Would you restate, exactly as they appear, the lines from the one containing "(525, 506) = (422, 598): orange" through the end of the data below?

▬▬▬▬▬▬

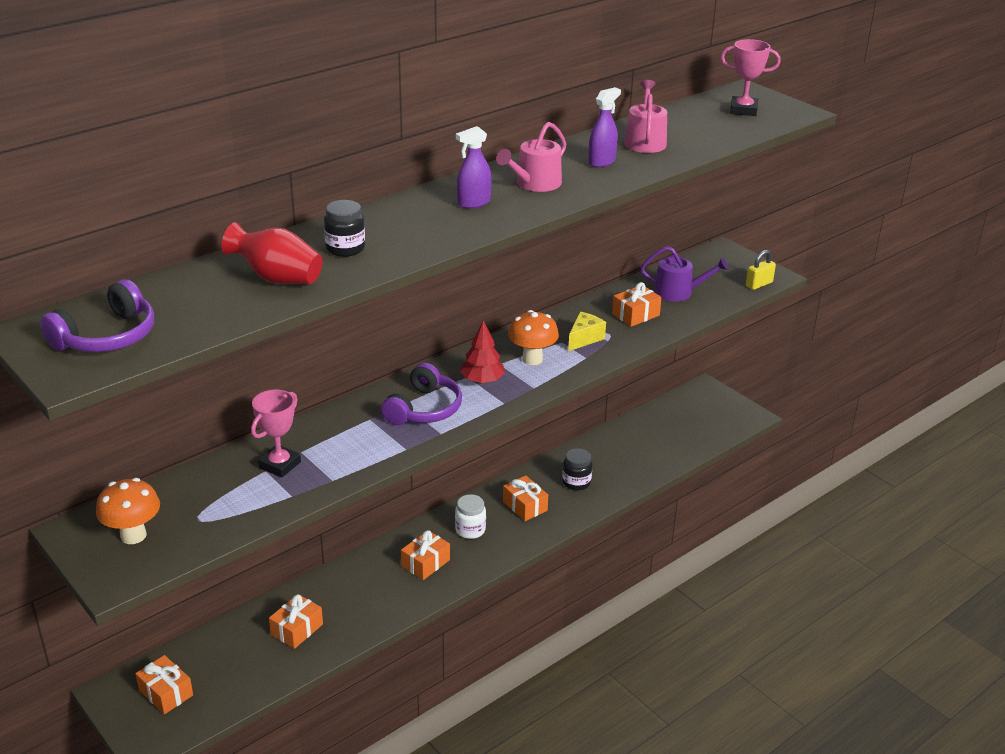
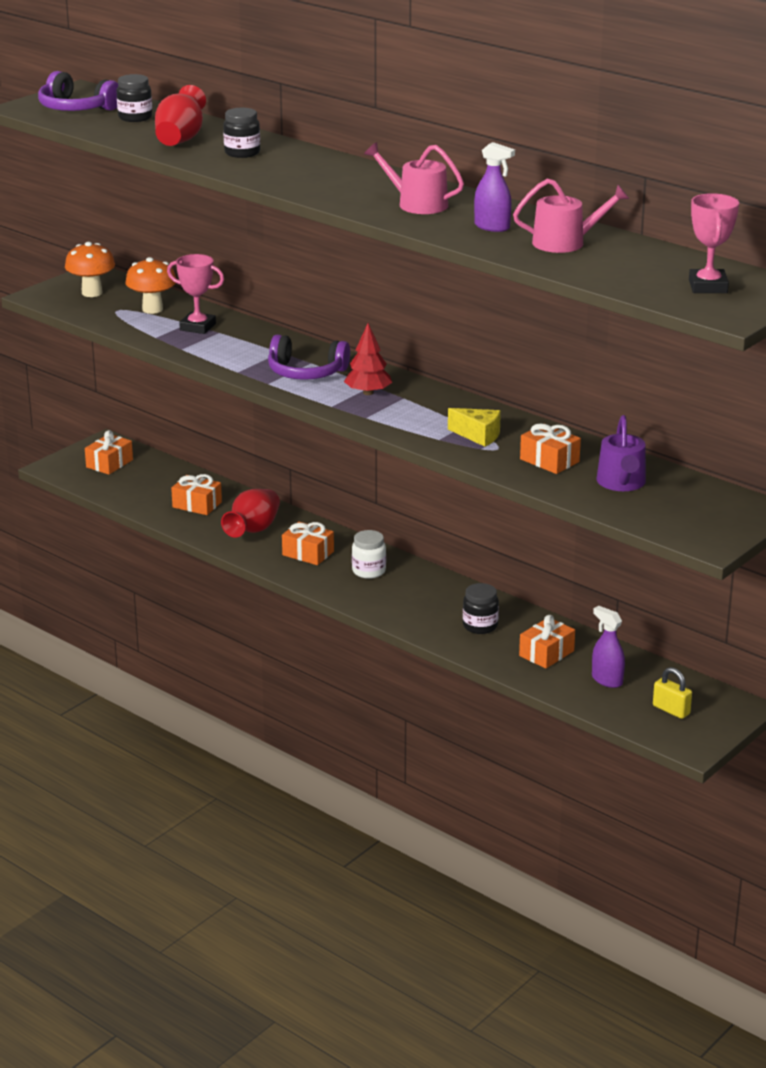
camera: 80 degrees right, 5 degrees down
(176, 300) = (135, 117): none -> black jar
(367, 594) = (253, 530): none -> red vase
(474, 203) = (358, 185): purple spray bottle -> purple spray bottle (607, 680)
(525, 506) = (422, 598): orange gift -> orange gift (546, 653)
(532, 359) = (421, 412): orange mushroom -> orange mushroom (152, 309)
(759, 284) = (679, 534): yellow padlock -> yellow padlock (671, 710)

▬▬▬▬▬▬

*REPLY*:
(525, 506) = (422, 598): orange gift -> orange gift (546, 653)
(532, 359) = (421, 412): orange mushroom -> orange mushroom (152, 309)
(759, 284) = (679, 534): yellow padlock -> yellow padlock (671, 710)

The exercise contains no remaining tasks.